Exercise directions -
All of the entries need to be repeated exactly. Leave nothing out.

########

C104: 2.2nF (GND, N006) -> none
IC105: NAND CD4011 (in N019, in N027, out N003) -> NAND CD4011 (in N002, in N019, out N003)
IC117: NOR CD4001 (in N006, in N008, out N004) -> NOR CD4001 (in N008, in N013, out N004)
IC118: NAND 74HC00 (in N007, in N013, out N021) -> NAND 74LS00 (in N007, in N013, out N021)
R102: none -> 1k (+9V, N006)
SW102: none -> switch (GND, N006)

########

Task answer -
C104: 2.2nF (GND, N006) -> none
IC105: NAND CD4011 (in N019, in N027, out N003) -> NAND CD4011 (in N002, in N019, out N003)
IC117: NOR CD4001 (in N006, in N008, out N004) -> NOR CD4001 (in N008, in N013, out N004)
IC118: NAND 74HC00 (in N007, in N013, out N021) -> NAND 74LS00 (in N007, in N013, out N021)
R102: none -> 1k (+9V, N006)
SW102: none -> switch (GND, N006)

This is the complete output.